What to produce
Please copy every line from the following entries in which the word "image" appears.

-- Opening Marker --

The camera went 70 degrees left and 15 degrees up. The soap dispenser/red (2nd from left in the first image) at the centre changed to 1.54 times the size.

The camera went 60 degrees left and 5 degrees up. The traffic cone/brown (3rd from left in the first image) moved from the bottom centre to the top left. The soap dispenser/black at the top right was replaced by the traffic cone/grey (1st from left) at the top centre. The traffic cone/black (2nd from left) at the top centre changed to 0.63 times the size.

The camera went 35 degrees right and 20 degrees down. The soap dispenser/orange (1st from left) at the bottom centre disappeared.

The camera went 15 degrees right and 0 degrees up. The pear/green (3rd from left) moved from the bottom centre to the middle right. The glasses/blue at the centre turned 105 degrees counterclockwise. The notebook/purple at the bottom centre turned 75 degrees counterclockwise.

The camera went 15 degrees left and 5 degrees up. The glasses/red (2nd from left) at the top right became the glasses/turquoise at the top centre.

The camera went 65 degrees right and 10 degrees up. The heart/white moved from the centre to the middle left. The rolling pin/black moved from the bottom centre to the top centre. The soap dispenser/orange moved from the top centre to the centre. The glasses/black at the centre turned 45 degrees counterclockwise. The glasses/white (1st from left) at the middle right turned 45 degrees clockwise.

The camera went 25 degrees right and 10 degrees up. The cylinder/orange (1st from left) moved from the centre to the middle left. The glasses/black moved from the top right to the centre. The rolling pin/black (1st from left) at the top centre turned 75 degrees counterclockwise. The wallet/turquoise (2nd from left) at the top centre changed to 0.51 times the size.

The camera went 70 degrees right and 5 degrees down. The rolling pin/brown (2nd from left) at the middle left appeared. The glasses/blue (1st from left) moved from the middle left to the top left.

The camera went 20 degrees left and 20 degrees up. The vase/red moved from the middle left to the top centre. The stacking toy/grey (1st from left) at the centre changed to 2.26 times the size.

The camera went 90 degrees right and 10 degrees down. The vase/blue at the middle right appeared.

-- Closing Marker --

Exercise solution
The camera went 70 degrees left and 15 degrees up. The soap dispenser/red (2nd from left in the first image) at the centre changed to 1.54 times the size.
The camera went 60 degrees left and 5 degrees up. The traffic cone/brown (3rd from left in the first image) moved from the bottom centre to the top left. The soap dispenser/black at the top right was replaced by the traffic cone/grey (1st from left) at the top centre. The traffic cone/black (2nd from left) at the top centre changed to 0.63 times the size.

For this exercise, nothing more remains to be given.